• What the exercise asks
Give every entry again, unchanged, and leave its images out.
━━ Entries shown ━━
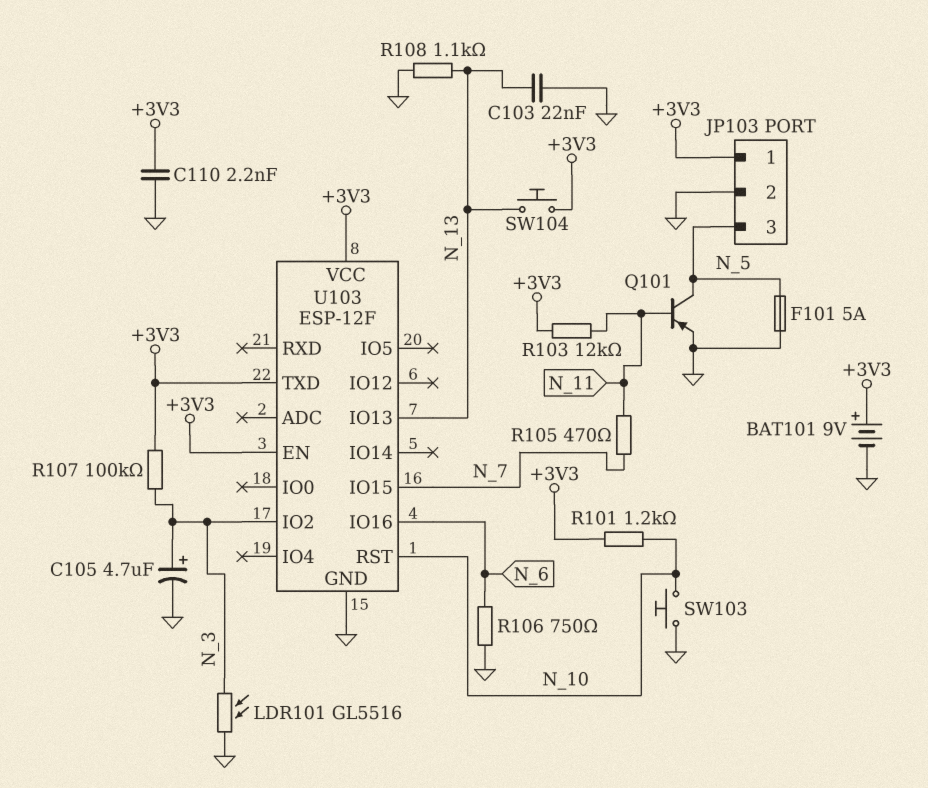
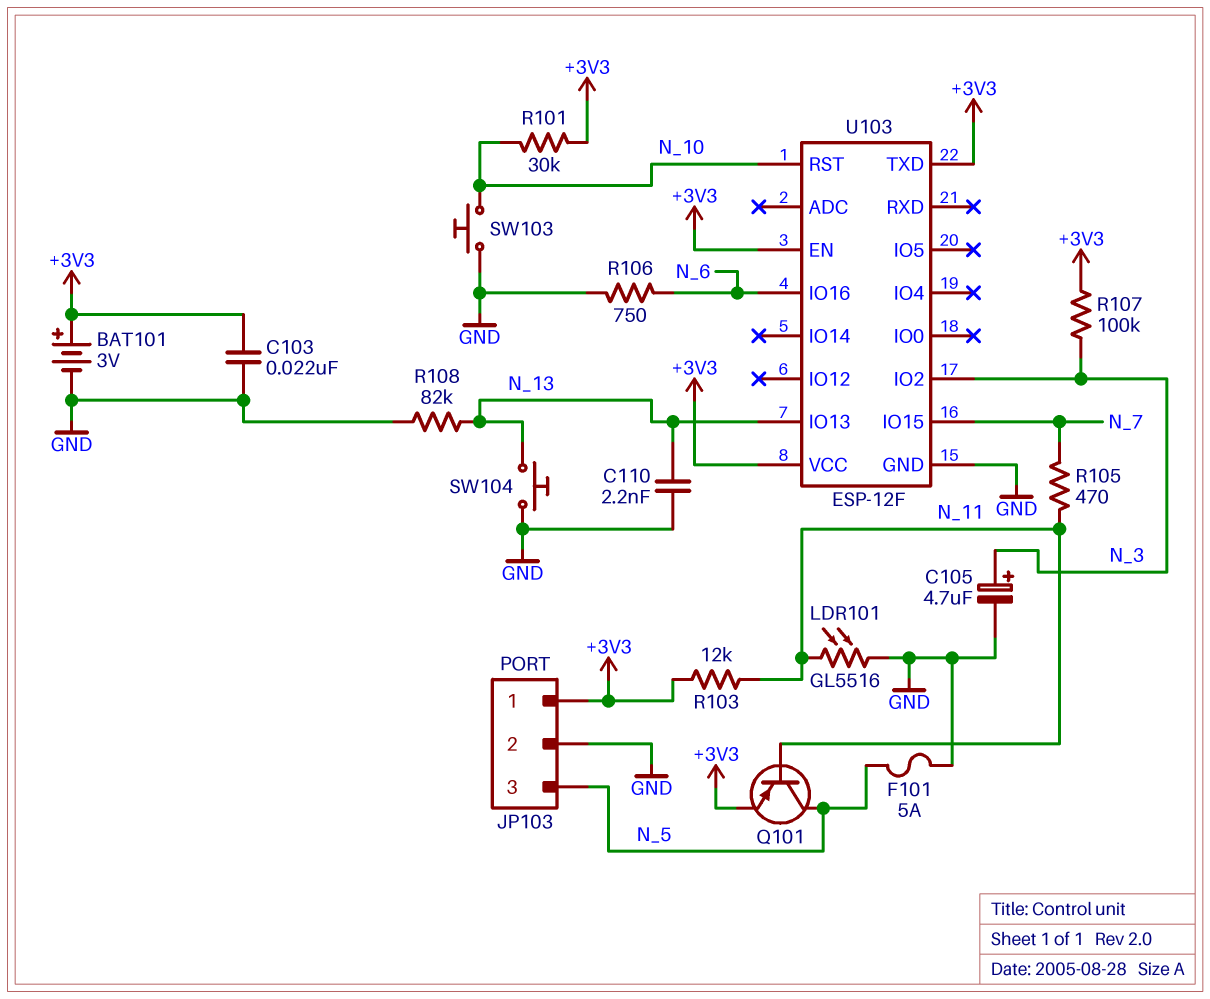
BAT101: 9V (plus +3V3, minus GND) -> 3V (plus +3V3, minus GND)
C103: 22nF (GND, N_13) -> 22nF (+3V3, GND)
C110: 2.2nF (+3V3, GND) -> 2.2nF (GND, N_13)
LDR101: GL5516 (GND, N_3) -> GL5516 (GND, N_11)
Q101: PNP (B N_11, C N_5, E GND) -> PNP (B N_11, C N_5, E +3V3)
R101: 1.2k (+3V3, N_10) -> 30k (+3V3, N_10)
R108: 1.1k (GND, N_13) -> 82k (GND, N_13)
SW104: button (+3V3, N_13) -> button (GND, N_13)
━━━
• Exercise result
BAT101: 9V (plus +3V3, minus GND) -> 3V (plus +3V3, minus GND)
C103: 22nF (GND, N_13) -> 22nF (+3V3, GND)
C110: 2.2nF (+3V3, GND) -> 2.2nF (GND, N_13)
LDR101: GL5516 (GND, N_3) -> GL5516 (GND, N_11)
Q101: PNP (B N_11, C N_5, E GND) -> PNP (B N_11, C N_5, E +3V3)
R101: 1.2k (+3V3, N_10) -> 30k (+3V3, N_10)
R108: 1.1k (GND, N_13) -> 82k (GND, N_13)
SW104: button (+3V3, N_13) -> button (GND, N_13)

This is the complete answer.